> **Task statement**
If a line of the material holds the string "orange", please copy it.

> **Material for this exercise**
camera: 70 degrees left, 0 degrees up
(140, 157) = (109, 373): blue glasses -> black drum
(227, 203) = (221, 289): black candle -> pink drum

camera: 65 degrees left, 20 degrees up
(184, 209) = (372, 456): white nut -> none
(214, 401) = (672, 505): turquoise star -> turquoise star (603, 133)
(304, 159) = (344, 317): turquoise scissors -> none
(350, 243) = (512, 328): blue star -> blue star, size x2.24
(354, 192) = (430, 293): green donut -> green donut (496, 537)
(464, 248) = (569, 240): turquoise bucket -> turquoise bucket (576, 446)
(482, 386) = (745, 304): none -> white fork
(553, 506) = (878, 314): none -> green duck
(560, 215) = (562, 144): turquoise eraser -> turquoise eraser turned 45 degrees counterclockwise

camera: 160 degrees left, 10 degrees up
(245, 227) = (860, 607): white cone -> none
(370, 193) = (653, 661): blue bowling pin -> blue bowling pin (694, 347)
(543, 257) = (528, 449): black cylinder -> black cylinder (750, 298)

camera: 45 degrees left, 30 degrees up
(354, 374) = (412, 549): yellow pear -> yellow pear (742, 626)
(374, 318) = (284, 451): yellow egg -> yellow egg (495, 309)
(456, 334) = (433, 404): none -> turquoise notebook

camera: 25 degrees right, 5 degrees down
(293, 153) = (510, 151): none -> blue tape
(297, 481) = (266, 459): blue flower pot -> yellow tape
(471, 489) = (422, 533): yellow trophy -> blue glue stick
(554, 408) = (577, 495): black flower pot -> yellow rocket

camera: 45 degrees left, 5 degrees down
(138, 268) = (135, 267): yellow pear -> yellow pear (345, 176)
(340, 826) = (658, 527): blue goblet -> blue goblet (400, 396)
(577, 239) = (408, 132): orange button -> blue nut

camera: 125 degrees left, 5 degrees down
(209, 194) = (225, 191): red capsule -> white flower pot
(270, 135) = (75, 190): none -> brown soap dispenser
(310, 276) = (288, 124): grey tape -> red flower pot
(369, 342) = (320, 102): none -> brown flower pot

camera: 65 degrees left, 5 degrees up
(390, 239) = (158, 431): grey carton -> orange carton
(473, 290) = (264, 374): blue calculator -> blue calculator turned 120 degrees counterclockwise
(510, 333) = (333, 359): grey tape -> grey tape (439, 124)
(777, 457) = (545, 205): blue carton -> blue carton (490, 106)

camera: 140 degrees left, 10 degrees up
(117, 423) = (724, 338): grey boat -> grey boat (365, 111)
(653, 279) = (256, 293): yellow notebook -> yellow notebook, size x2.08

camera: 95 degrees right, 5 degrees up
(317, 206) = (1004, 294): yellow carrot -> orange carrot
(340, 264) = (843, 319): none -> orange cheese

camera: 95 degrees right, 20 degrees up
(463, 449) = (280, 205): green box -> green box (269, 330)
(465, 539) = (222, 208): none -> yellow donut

> **Your solution**
(577, 239) = (408, 132): orange button -> blue nut
(390, 239) = (158, 431): grey carton -> orange carton
(317, 206) = (1004, 294): yellow carrot -> orange carrot
(340, 264) = (843, 319): none -> orange cheese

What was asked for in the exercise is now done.